[Given data]
"""

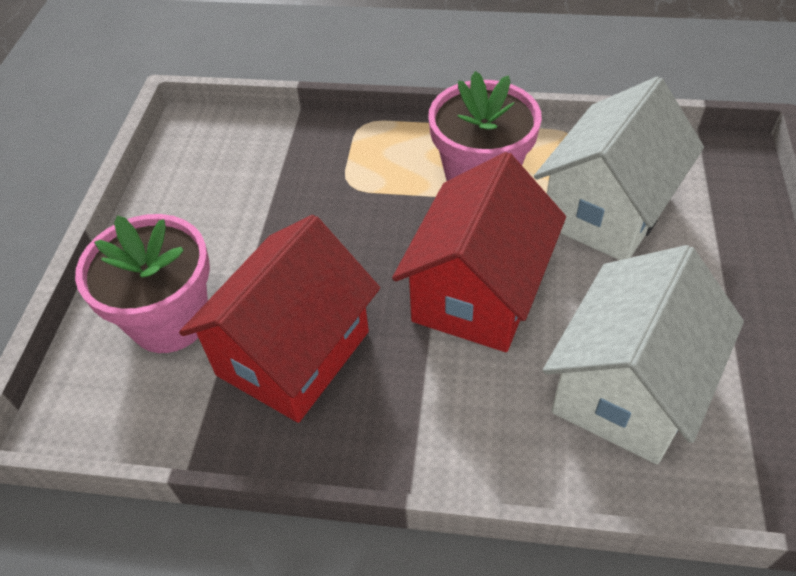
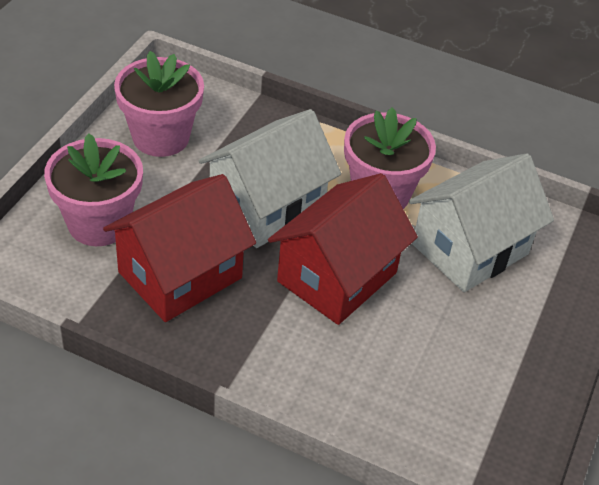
camera: 10 degrees right, 5 degrees down
(207, 192) = (161, 137): none -> pink flower pot
(627, 388) = (416, 378): white house -> white house (267, 207)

"""

[Task instructions]
Restate the whole listing exactly as written, minus the pictures.

[Solution to the exercise]
camera: 10 degrees right, 5 degrees down
(207, 192) = (161, 137): none -> pink flower pot
(627, 388) = (416, 378): white house -> white house (267, 207)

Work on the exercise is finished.